[Collected data]
==============================

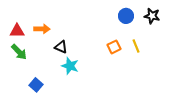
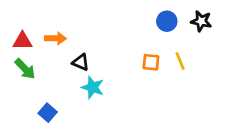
orange square: (114, 47) -> (151, 62), turned 32

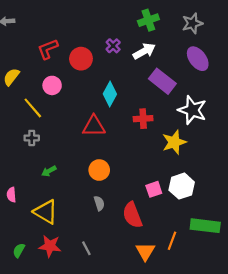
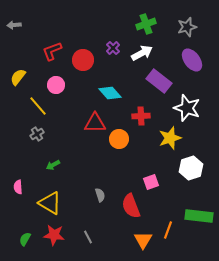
cyan diamond: (110, 94) -> (110, 93), turned -70
gray cross: (32, 138) -> (37, 134), turned -32
orange circle: (99, 170) -> (119, 139), moved
white hexagon: (182, 186) -> (191, 168), moved

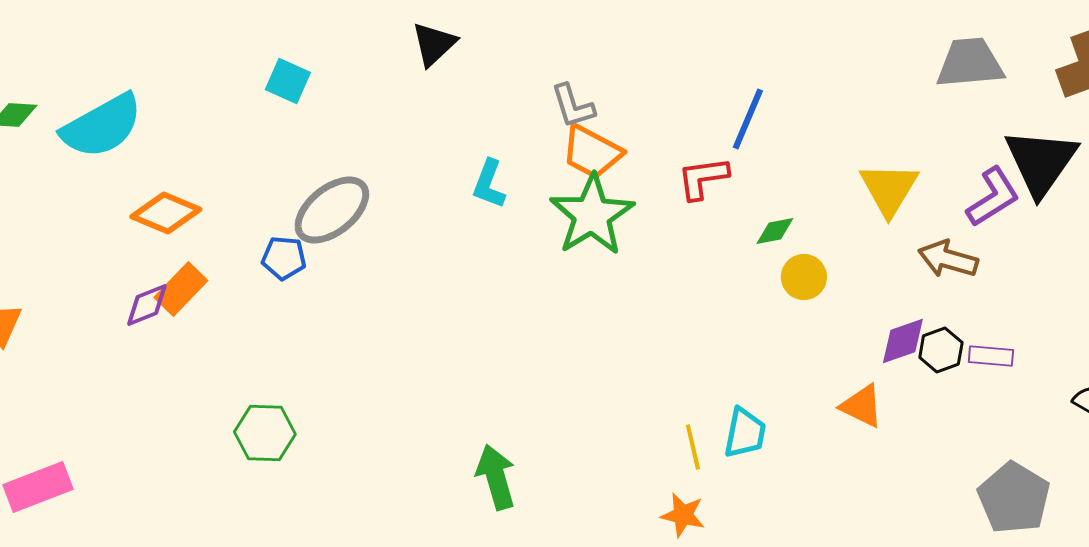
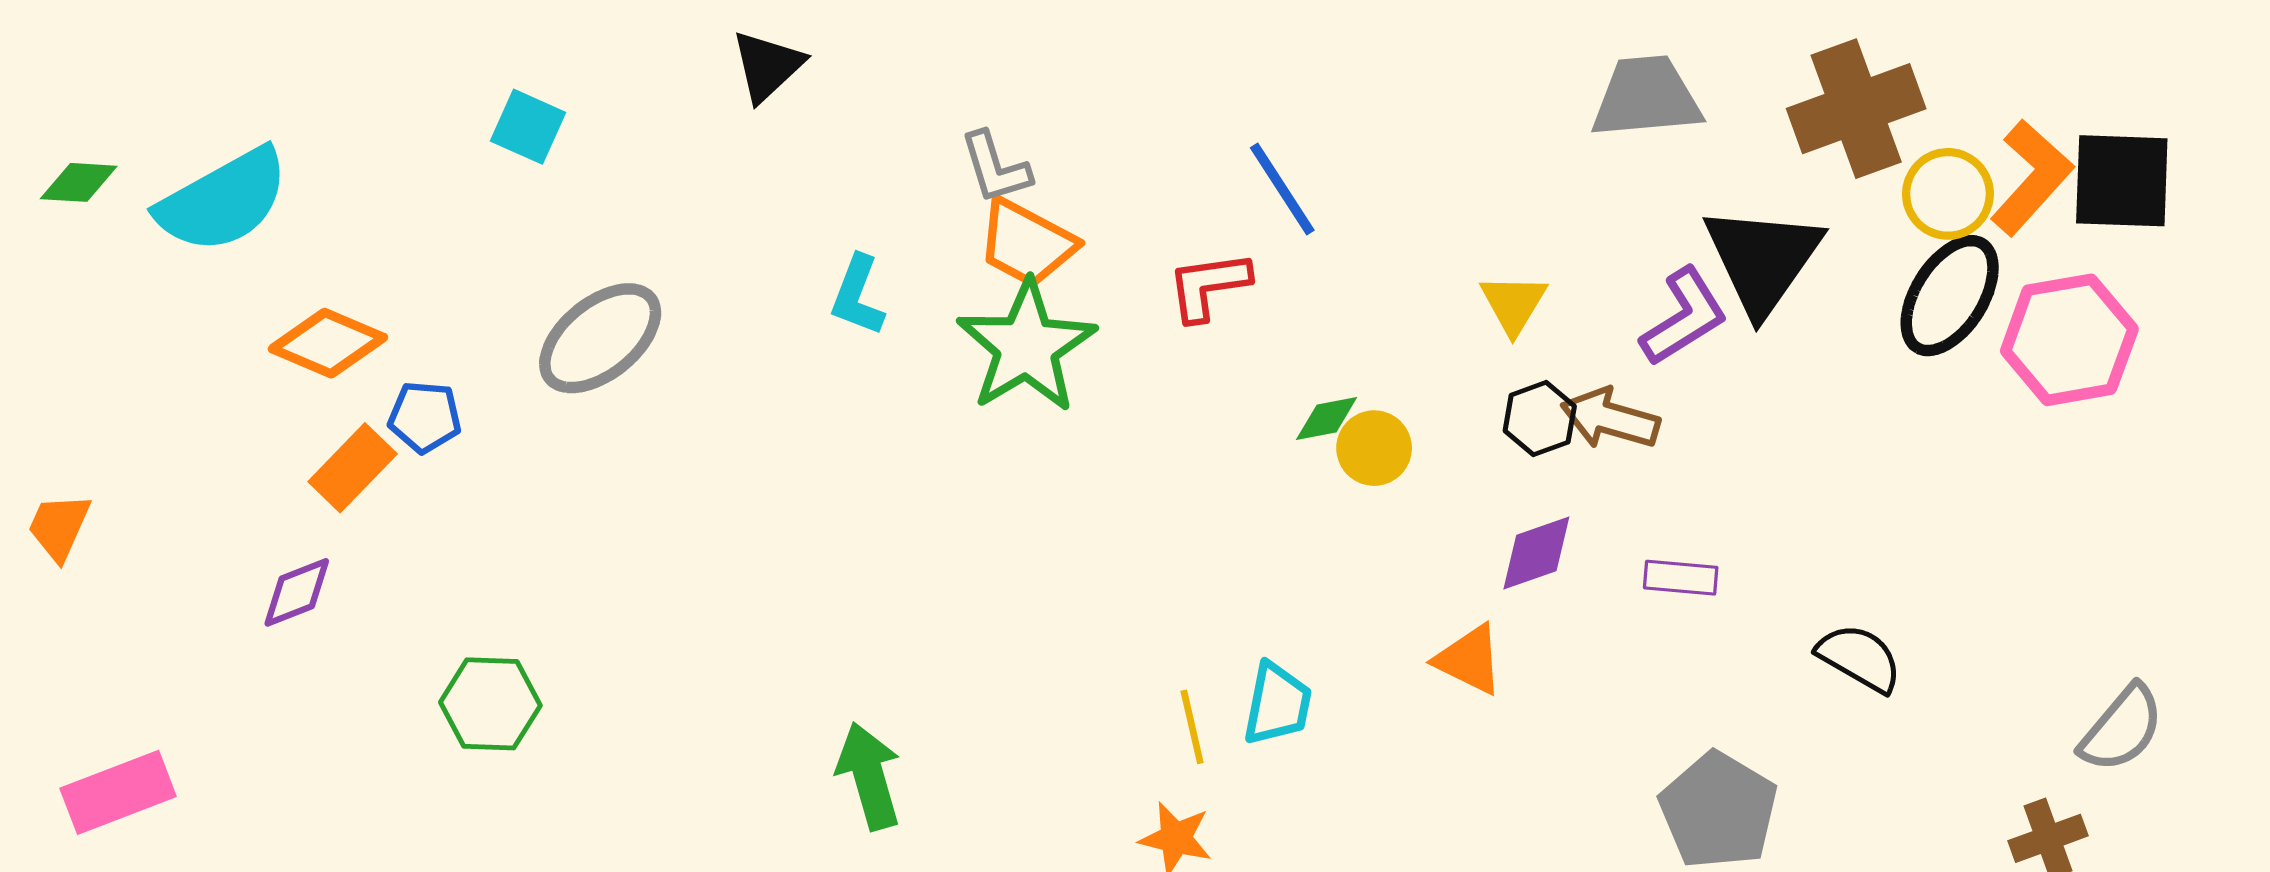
blue line: (748, 119) -> (1282, 189), turned -56
yellow triangle: (889, 189) -> (1513, 304), size x0.7
green diamond: (775, 231) -> (1327, 419), moved
blue pentagon: (284, 258) -> (425, 417), moved
purple diamond: (147, 305) -> (297, 592), moved
black hexagon: (941, 350) -> (1540, 419), moved

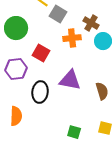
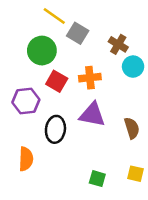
green circle: (16, 28) -> (42, 51), moved
orange cross: (72, 38) -> (90, 78), moved

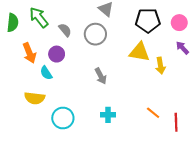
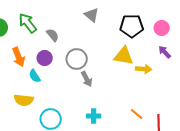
gray circle: (95, 34) -> (77, 59), moved
yellow arrow: (160, 66) -> (144, 69), turned -77

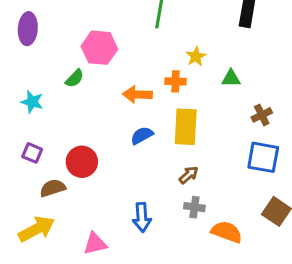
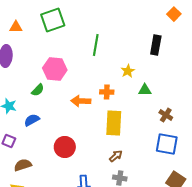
yellow star: (196, 56) -> (128, 71), moved
brown cross: (262, 115) -> (166, 115), turned -32
blue semicircle: (142, 135) -> (32, 120), moved
red circle: (82, 162) -> (65, 147), moved

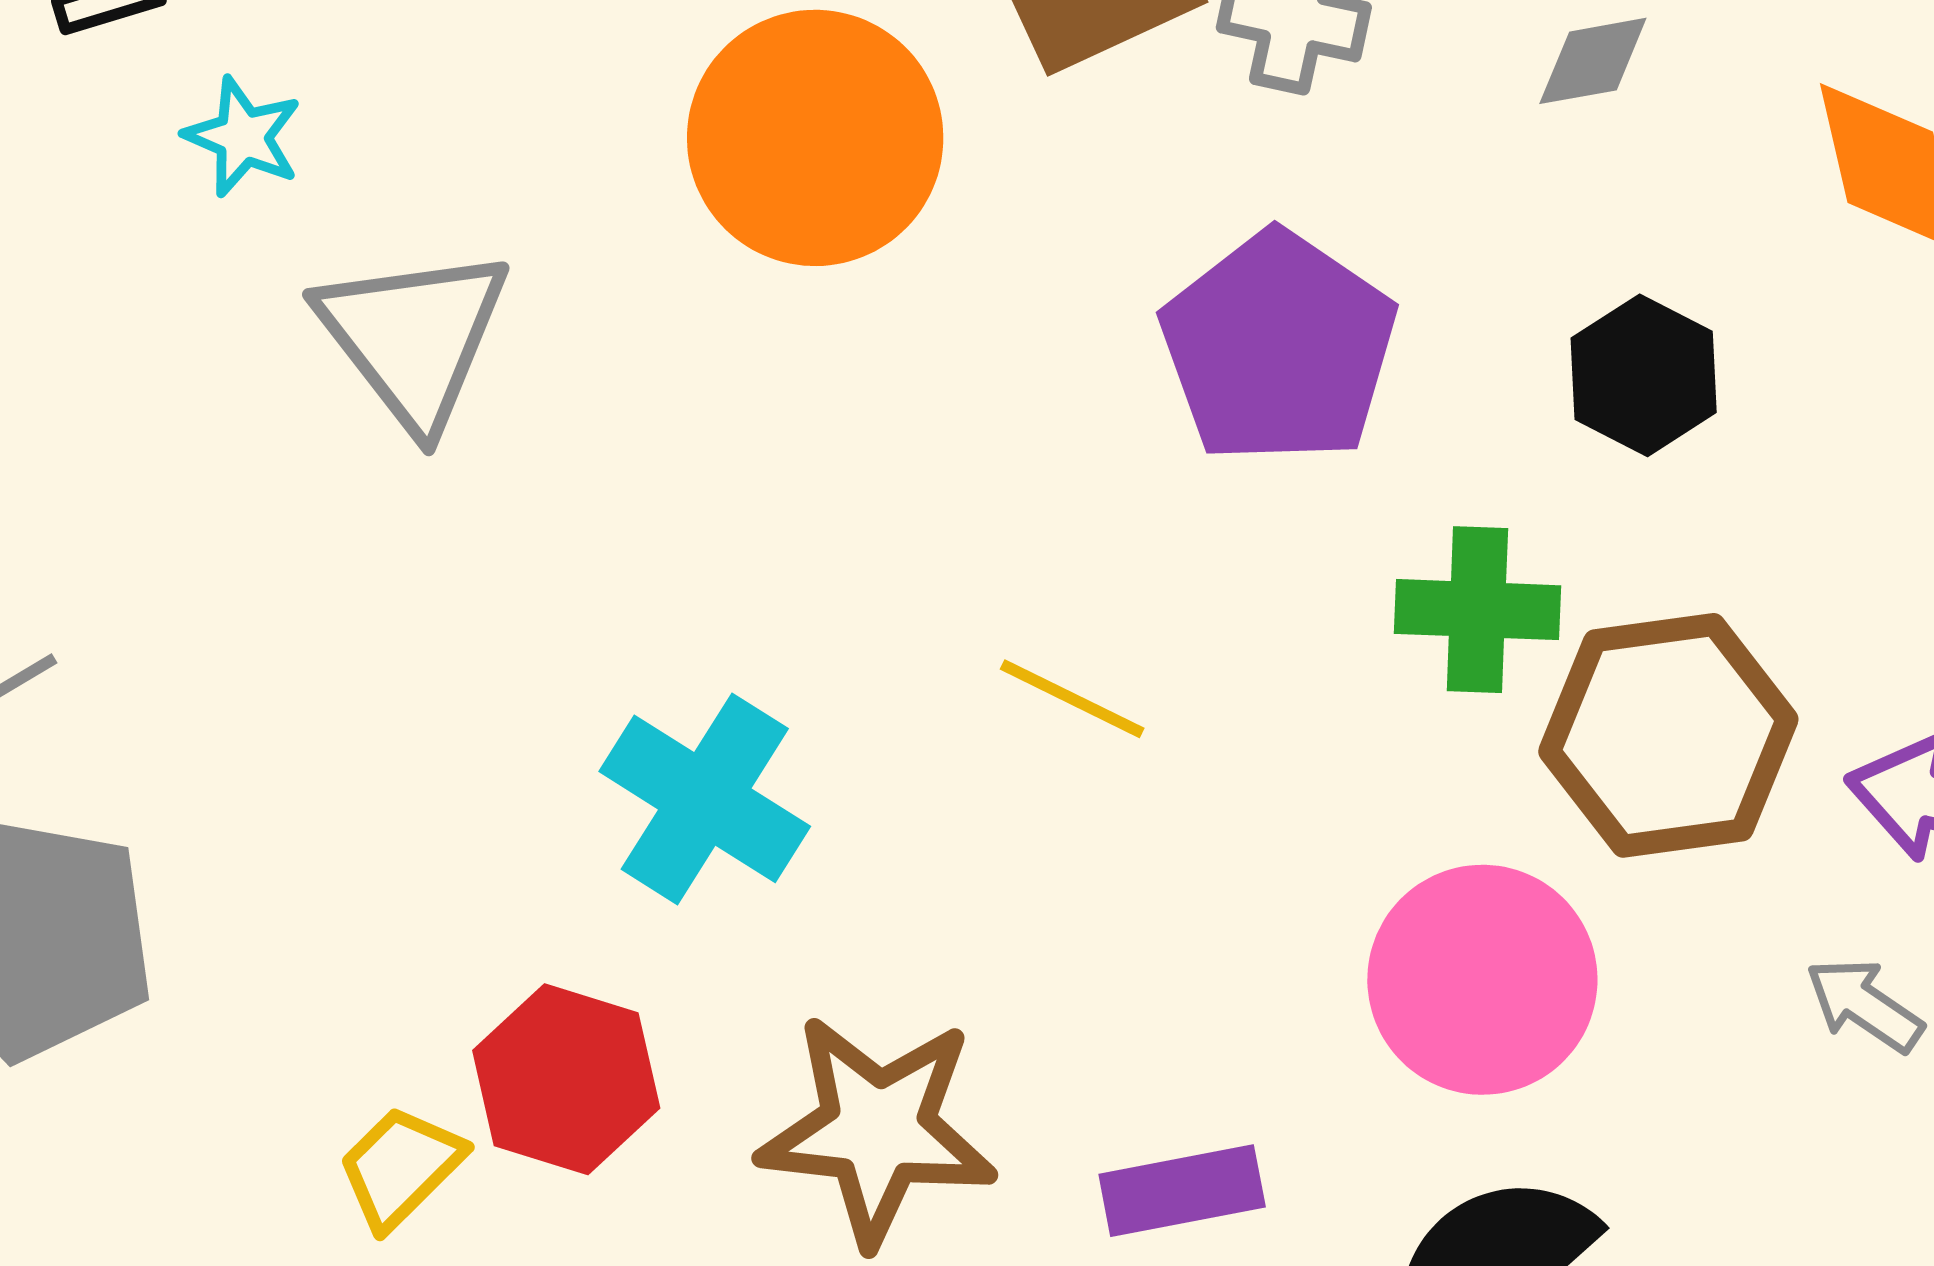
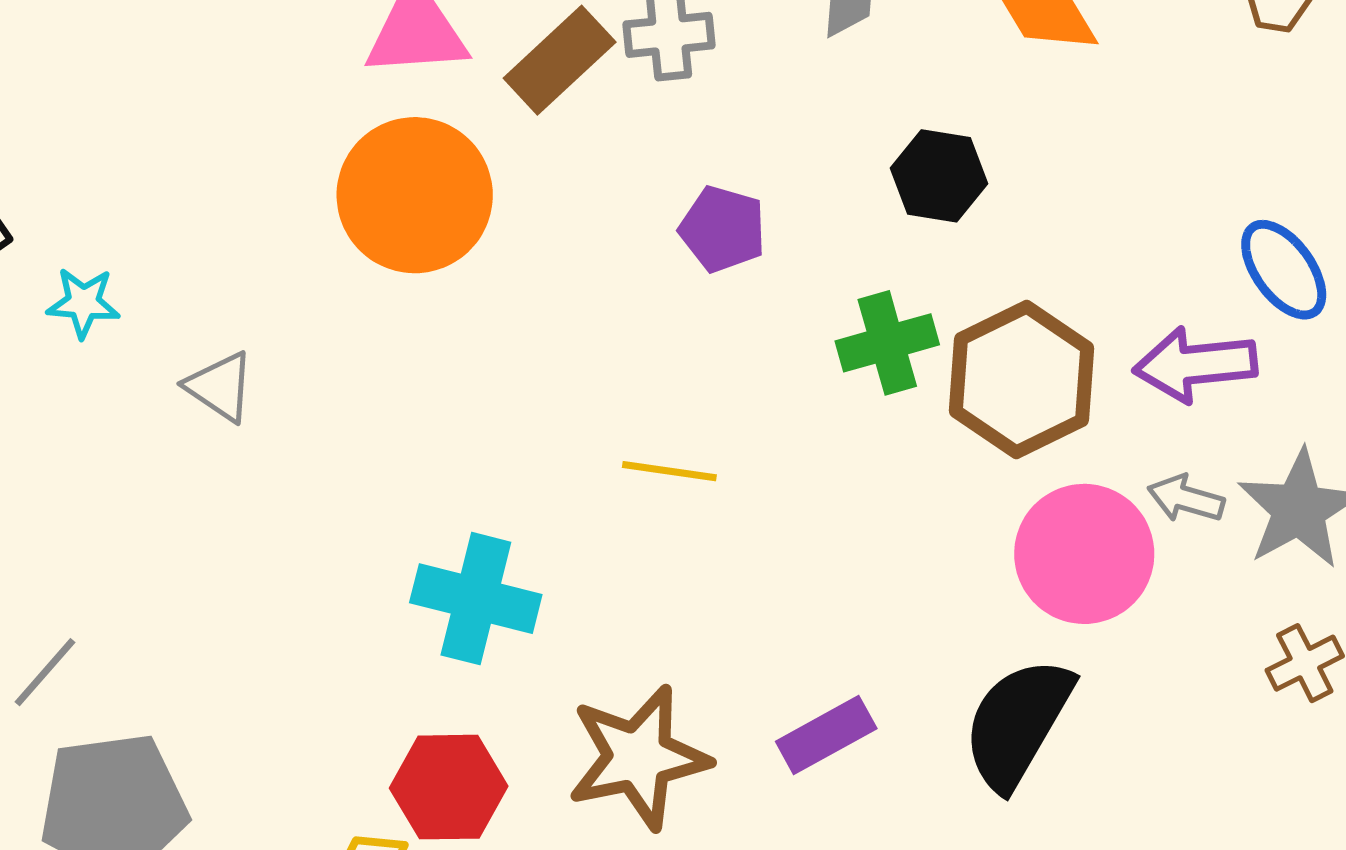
gray triangle: (413, 337) -> (220, 387), size x0.6
purple pentagon: (1279, 348) -> (723, 229), size x0.6
pink circle: (1482, 980) -> (1084, 554), moved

==============================

- _WHAT TO PRODUCE_:
Identify the lines of the entries containing the string "pentagon". Copy each such line.

- _SOLUTION BELOW_:
blue pentagon: (284, 258) -> (425, 417), moved
purple pentagon: (1279, 348) -> (723, 229), size x0.6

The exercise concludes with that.